(DATASET RECORDS)

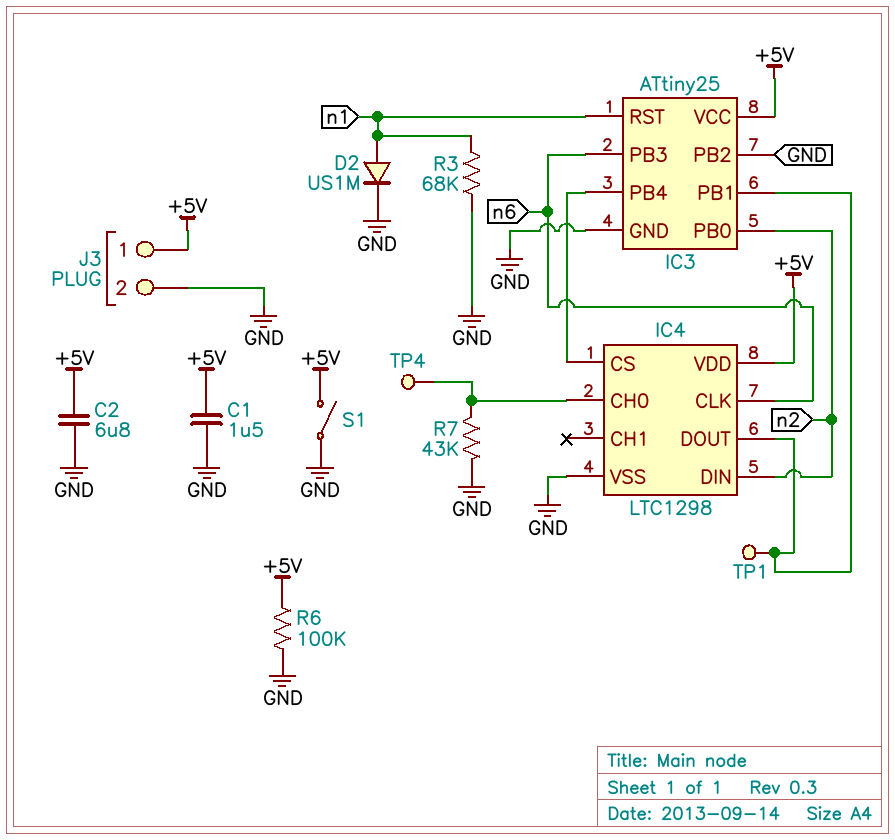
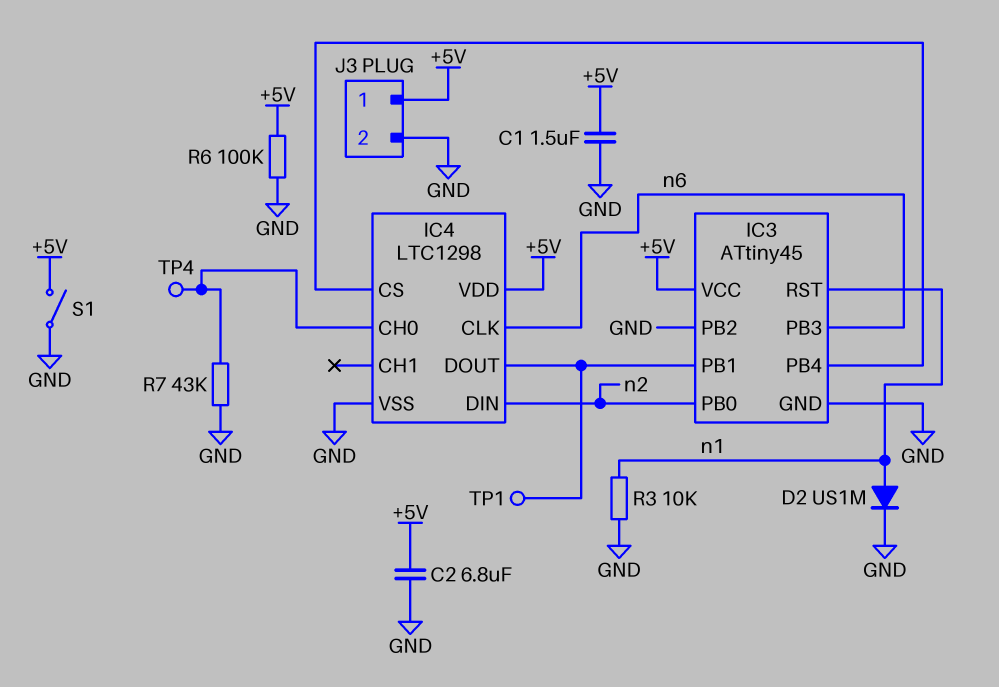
IC3: ATtiny25 -> ATtiny45
R3: 68k (GND, n1) -> 10k (GND, n1)

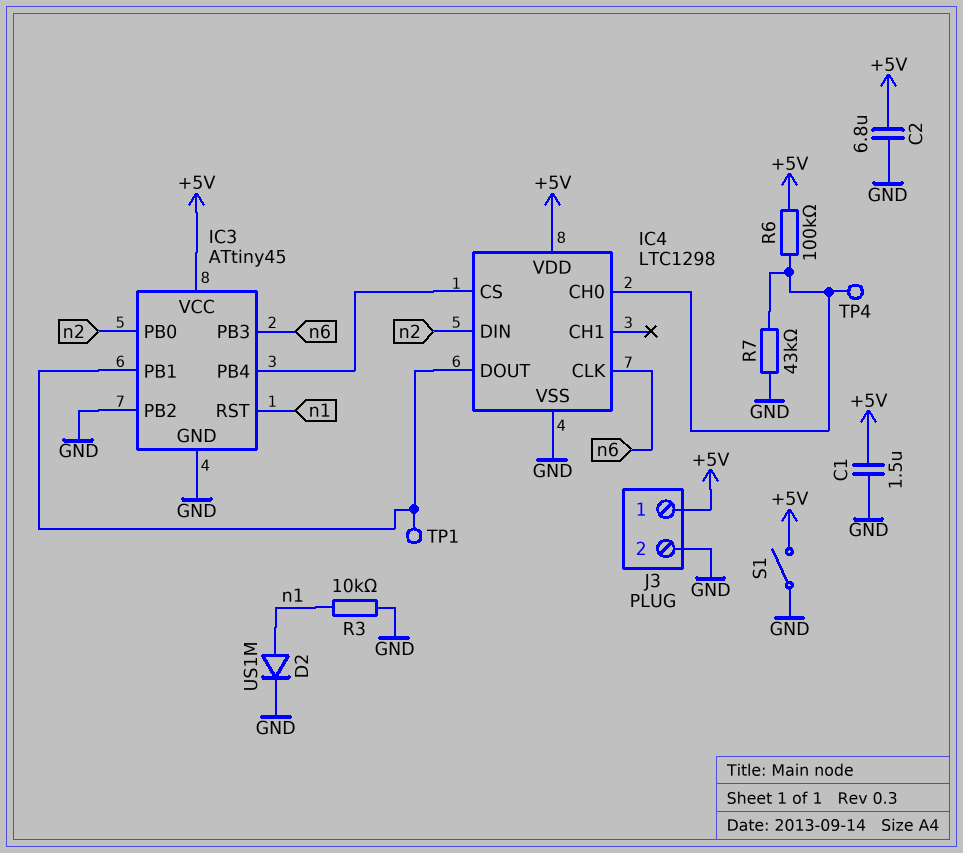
R6: 100k (+5V, GND) -> 100k (+5V, IC4/CH0)

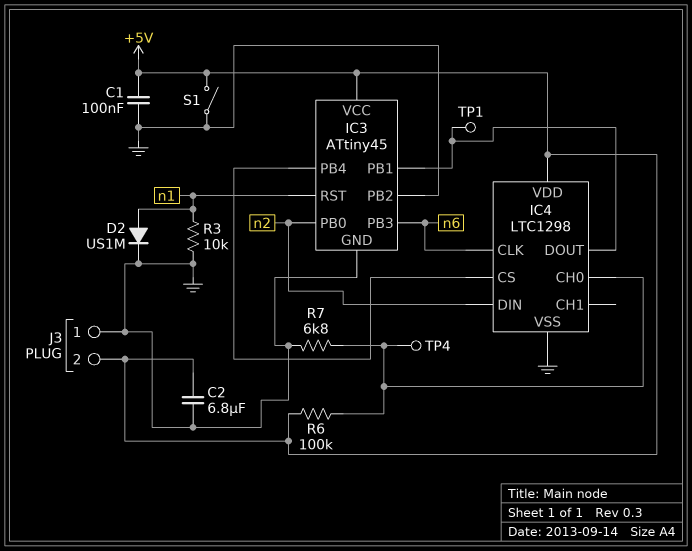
C1: 1.5uF (+5V, GND) -> 100nF (+5V, GND)
J3 pin 1: +5V -> GND
J3 pin 2: GND -> +5V
R7: 43k (GND, IC4/CH0) -> 6.8k (GND, IC4/CH0)

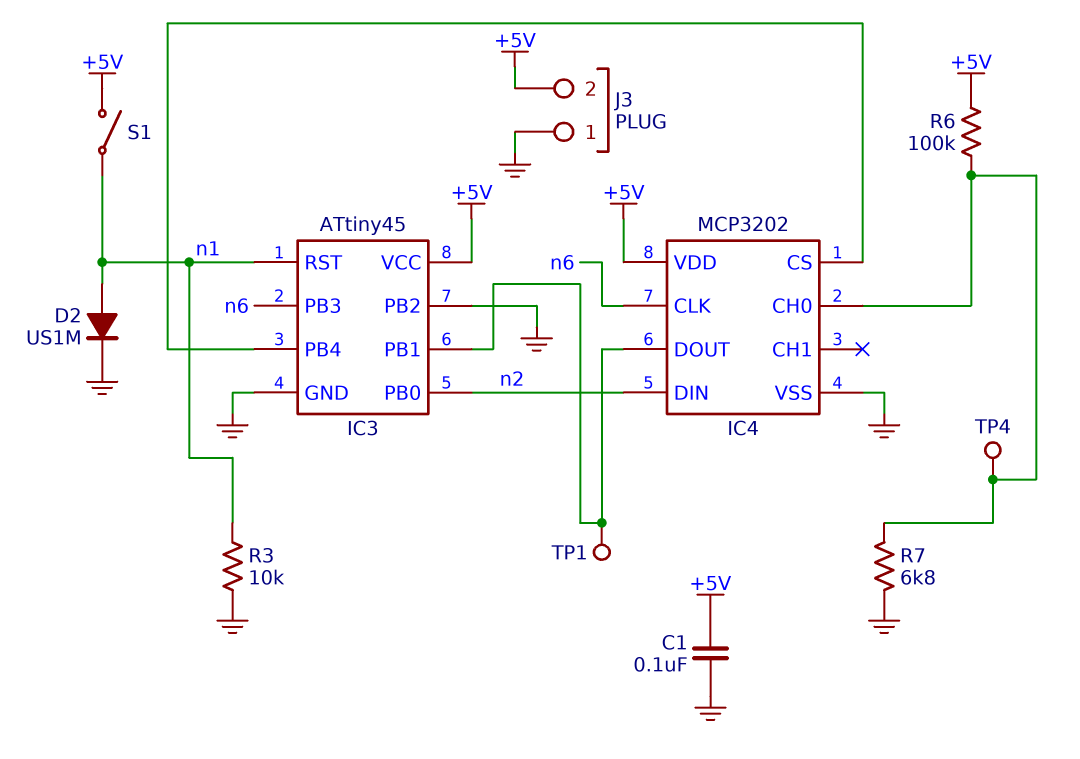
C2: 6.8uF (+5V, GND) -> none
IC4: LTC1298 -> MCP3202
S1: switch (+5V, GND) -> switch (+5V, n1)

(End DATASET RECORDS)

**TASK GOAL:** Your answer must be the lines from the one containing "IC4: LTC1298 -> MCP3202" through the last line of the entries, copied exactly, with no other lines.

**EXERCISE SOLUTION:**
IC4: LTC1298 -> MCP3202
S1: switch (+5V, GND) -> switch (+5V, n1)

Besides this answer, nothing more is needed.